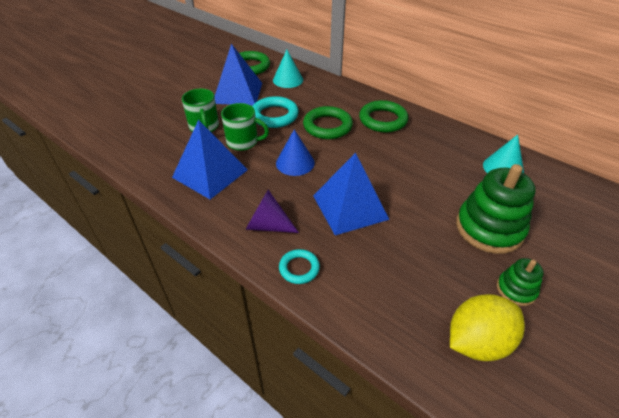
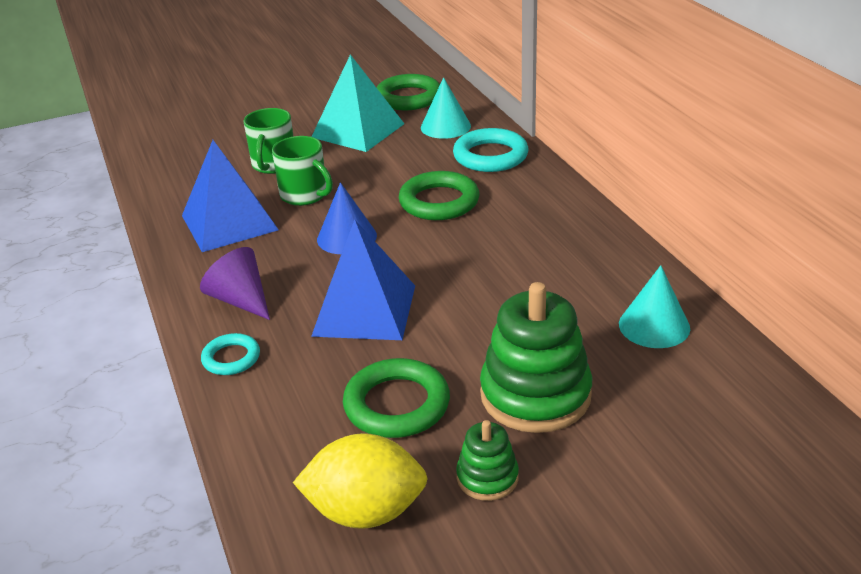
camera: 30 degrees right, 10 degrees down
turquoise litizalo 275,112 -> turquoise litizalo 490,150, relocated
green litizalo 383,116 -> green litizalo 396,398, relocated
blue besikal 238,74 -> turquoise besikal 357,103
++++++++++
What to work on
Would you print the material exactly once more, without any of its pictures?

Response
camera: 30 degrees right, 10 degrees down
turquoise litizalo 275,112 -> turquoise litizalo 490,150, relocated
green litizalo 383,116 -> green litizalo 396,398, relocated
blue besikal 238,74 -> turquoise besikal 357,103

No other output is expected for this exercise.